## What the task requires
For each line of the data below that contains "clock", return that line.

## Dataset extract

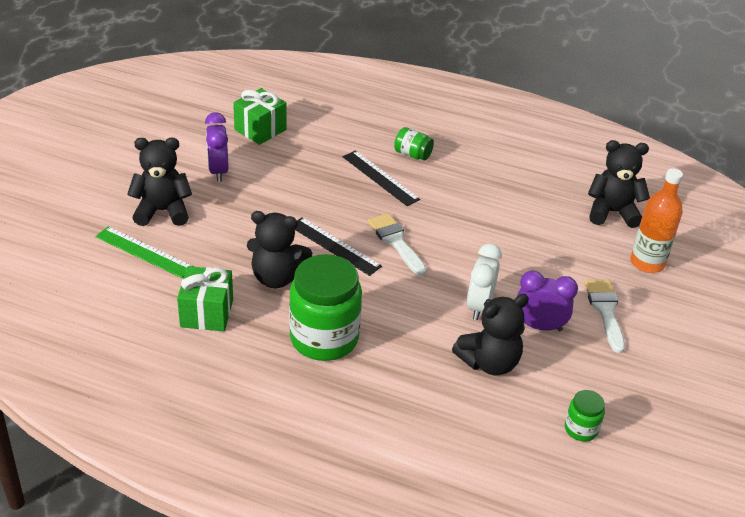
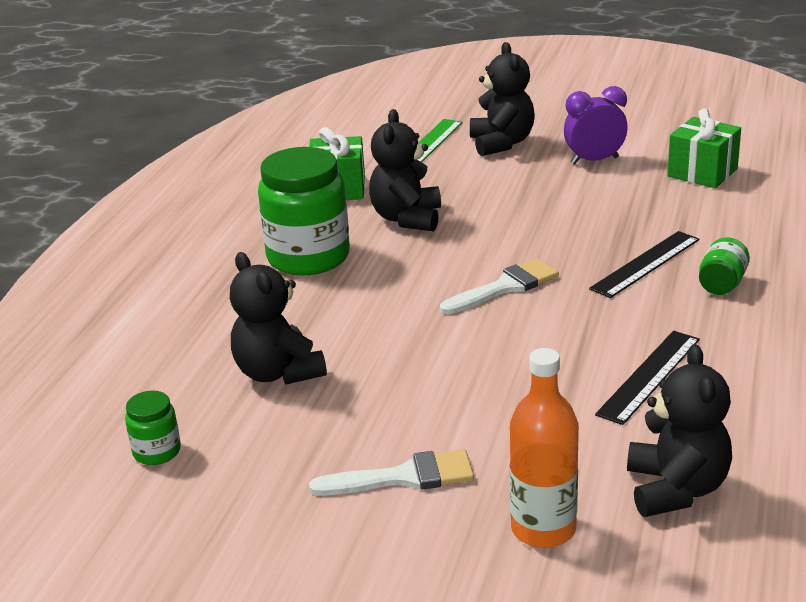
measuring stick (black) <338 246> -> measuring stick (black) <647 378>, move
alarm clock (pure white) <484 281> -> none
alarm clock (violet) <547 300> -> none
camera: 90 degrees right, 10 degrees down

## Reply to the task
alarm clock (pure white) <484 281> -> none
alarm clock (violet) <547 300> -> none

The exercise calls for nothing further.